| Requirement |
With the records below as your source, retype each line exactly from the top down to the line that contains "D1: zener (A", and include that line.

======== Task inputs

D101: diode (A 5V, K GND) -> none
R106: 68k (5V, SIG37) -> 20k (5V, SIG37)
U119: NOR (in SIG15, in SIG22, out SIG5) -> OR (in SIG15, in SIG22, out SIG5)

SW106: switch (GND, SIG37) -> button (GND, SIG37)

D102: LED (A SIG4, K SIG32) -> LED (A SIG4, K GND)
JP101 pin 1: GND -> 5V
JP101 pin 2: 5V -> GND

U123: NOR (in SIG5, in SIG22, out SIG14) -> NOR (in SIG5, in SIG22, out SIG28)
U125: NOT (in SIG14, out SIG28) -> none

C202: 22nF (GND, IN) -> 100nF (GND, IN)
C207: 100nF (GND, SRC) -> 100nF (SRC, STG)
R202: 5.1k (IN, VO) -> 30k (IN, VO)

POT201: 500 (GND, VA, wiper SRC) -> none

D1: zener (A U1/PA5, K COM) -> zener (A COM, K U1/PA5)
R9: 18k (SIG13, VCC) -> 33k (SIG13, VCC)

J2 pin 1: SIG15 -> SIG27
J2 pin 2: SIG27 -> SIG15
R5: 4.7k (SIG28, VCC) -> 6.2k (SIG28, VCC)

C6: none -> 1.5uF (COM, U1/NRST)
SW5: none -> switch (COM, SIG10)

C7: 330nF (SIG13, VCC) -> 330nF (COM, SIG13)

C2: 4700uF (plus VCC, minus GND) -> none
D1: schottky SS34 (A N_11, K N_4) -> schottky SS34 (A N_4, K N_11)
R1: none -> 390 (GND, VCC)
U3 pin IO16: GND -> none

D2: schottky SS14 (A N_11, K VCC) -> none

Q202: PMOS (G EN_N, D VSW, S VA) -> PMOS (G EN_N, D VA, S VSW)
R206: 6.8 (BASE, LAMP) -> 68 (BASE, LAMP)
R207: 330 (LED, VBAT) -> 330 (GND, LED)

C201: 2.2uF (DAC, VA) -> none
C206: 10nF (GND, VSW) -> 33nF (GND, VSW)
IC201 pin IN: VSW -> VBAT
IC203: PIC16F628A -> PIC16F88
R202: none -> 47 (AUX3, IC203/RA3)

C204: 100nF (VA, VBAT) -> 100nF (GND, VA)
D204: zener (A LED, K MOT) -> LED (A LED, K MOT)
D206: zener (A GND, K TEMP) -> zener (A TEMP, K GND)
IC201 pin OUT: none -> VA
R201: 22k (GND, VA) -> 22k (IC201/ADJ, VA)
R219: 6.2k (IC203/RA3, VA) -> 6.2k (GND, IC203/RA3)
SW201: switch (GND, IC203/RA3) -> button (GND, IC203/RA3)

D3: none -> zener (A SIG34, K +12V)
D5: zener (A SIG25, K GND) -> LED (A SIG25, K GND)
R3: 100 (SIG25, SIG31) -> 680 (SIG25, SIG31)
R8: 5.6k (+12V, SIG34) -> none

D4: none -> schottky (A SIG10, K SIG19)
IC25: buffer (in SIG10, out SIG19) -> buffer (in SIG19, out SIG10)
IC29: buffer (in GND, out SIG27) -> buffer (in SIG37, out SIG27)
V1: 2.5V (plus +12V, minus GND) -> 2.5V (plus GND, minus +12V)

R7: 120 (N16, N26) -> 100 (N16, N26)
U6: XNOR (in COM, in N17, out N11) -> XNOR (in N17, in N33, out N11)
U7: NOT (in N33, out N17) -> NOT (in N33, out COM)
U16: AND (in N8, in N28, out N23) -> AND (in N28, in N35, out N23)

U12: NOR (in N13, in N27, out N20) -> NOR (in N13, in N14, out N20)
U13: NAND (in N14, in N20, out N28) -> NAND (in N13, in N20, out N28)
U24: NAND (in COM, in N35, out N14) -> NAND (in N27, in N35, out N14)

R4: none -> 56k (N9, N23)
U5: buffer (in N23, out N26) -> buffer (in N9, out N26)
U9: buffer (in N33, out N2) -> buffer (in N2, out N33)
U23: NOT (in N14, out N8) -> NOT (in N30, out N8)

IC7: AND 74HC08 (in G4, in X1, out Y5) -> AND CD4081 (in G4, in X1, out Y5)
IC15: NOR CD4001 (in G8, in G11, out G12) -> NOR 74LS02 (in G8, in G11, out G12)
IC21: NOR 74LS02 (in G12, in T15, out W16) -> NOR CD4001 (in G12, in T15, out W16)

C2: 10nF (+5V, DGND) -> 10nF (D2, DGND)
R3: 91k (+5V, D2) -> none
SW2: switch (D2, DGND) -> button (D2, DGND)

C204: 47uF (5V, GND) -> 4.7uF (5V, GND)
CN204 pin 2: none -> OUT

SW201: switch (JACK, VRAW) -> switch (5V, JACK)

================

| Answer below |
D101: diode (A 5V, K GND) -> none
R106: 68k (5V, SIG37) -> 20k (5V, SIG37)
U119: NOR (in SIG15, in SIG22, out SIG5) -> OR (in SIG15, in SIG22, out SIG5)

SW106: switch (GND, SIG37) -> button (GND, SIG37)

D102: LED (A SIG4, K SIG32) -> LED (A SIG4, K GND)
JP101 pin 1: GND -> 5V
JP101 pin 2: 5V -> GND

U123: NOR (in SIG5, in SIG22, out SIG14) -> NOR (in SIG5, in SIG22, out SIG28)
U125: NOT (in SIG14, out SIG28) -> none

C202: 22nF (GND, IN) -> 100nF (GND, IN)
C207: 100nF (GND, SRC) -> 100nF (SRC, STG)
R202: 5.1k (IN, VO) -> 30k (IN, VO)

POT201: 500 (GND, VA, wiper SRC) -> none

D1: zener (A U1/PA5, K COM) -> zener (A COM, K U1/PA5)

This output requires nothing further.